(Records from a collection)
○ ○ ○ ○ ○

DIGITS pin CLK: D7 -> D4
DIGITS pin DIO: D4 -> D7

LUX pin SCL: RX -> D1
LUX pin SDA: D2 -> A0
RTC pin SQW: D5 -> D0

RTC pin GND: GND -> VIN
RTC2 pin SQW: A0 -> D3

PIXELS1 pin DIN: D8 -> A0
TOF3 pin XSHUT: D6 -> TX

○ ○ ○ ○ ○

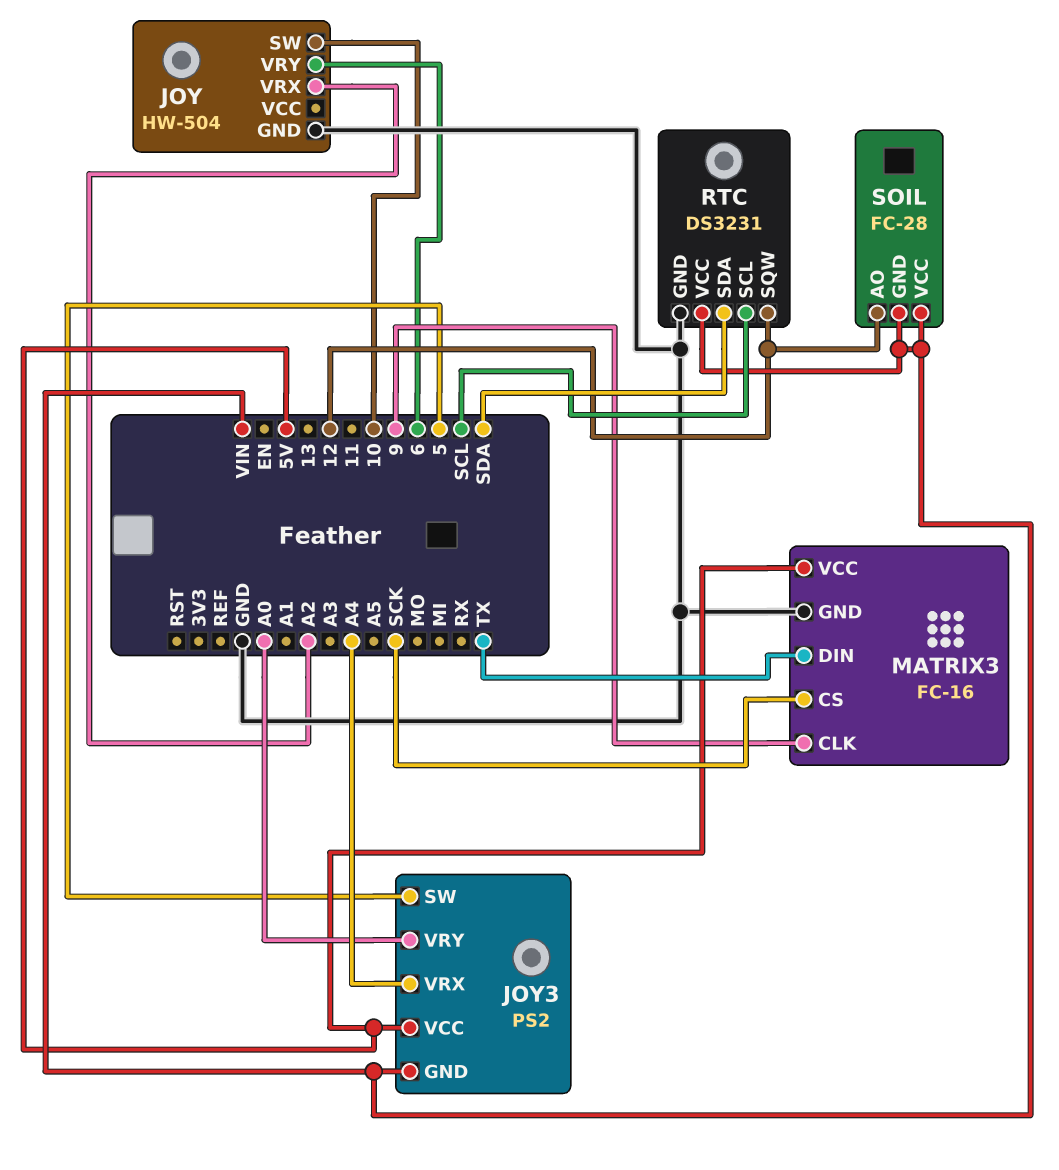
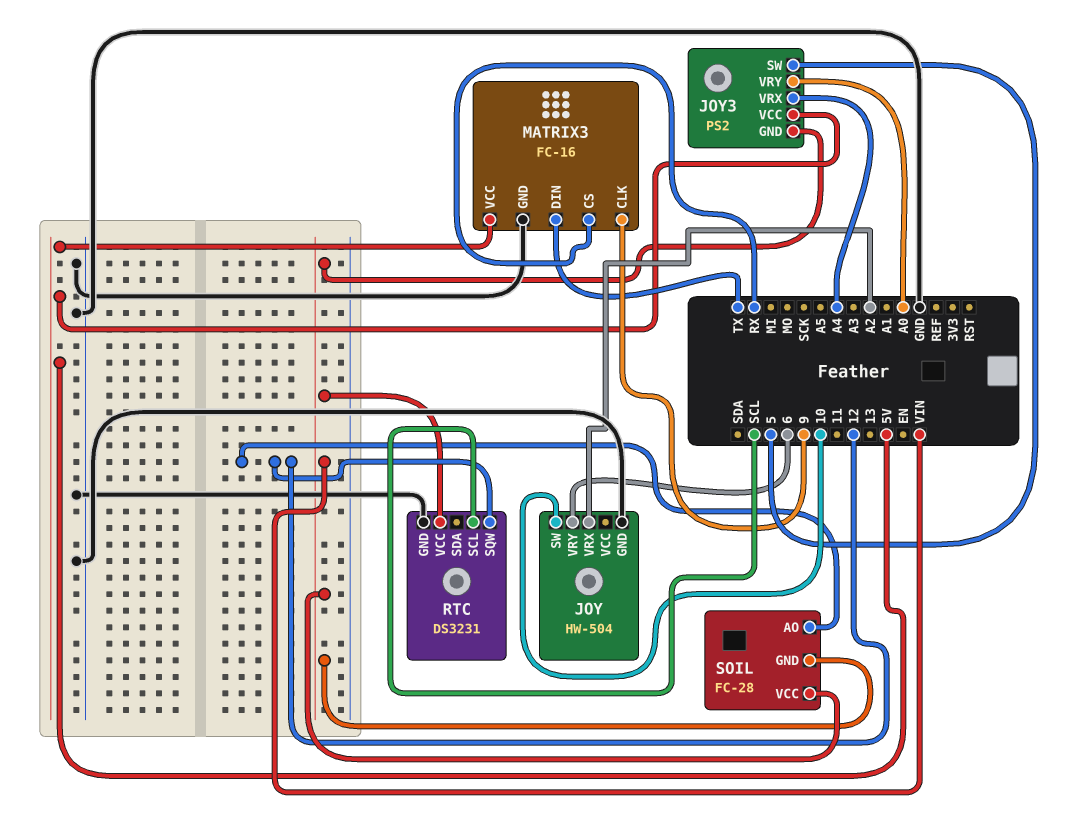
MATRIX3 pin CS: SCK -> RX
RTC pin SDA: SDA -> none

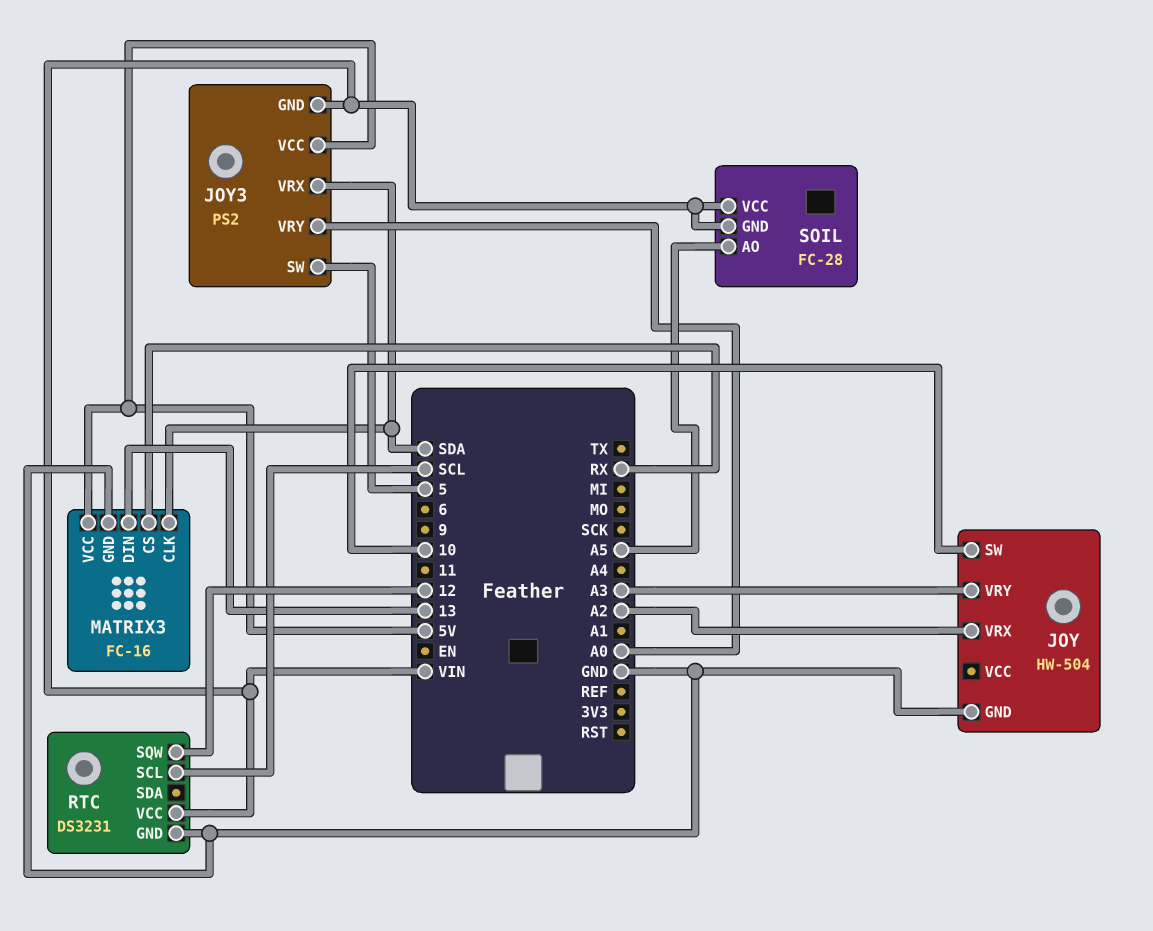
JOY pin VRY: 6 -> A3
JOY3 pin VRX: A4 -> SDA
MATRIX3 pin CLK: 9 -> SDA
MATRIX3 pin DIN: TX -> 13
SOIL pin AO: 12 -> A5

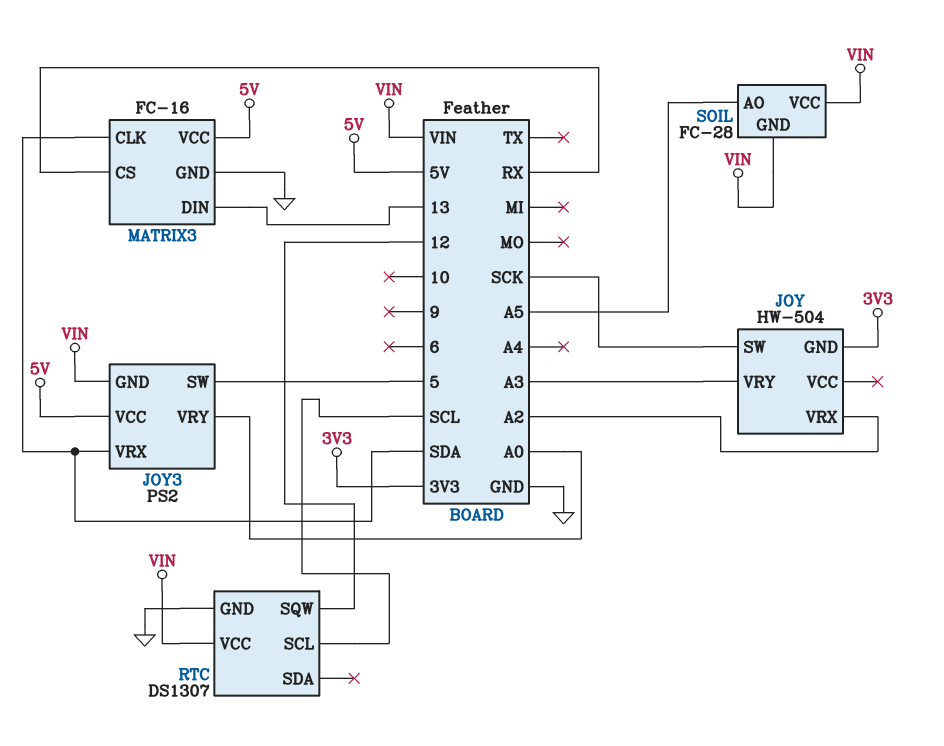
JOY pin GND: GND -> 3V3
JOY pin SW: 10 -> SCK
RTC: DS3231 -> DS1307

○ ○ ○ ○ ○

**About this exercise:** Retype exactly, and only, the lines above from the one where "RTC pin SQW: D5 -> D0" occurs up to and including the one where "TOF3 pin XSHUT: D6 -> TX" occurs.

**Task response:**
RTC pin SQW: D5 -> D0

RTC pin GND: GND -> VIN
RTC2 pin SQW: A0 -> D3

PIXELS1 pin DIN: D8 -> A0
TOF3 pin XSHUT: D6 -> TX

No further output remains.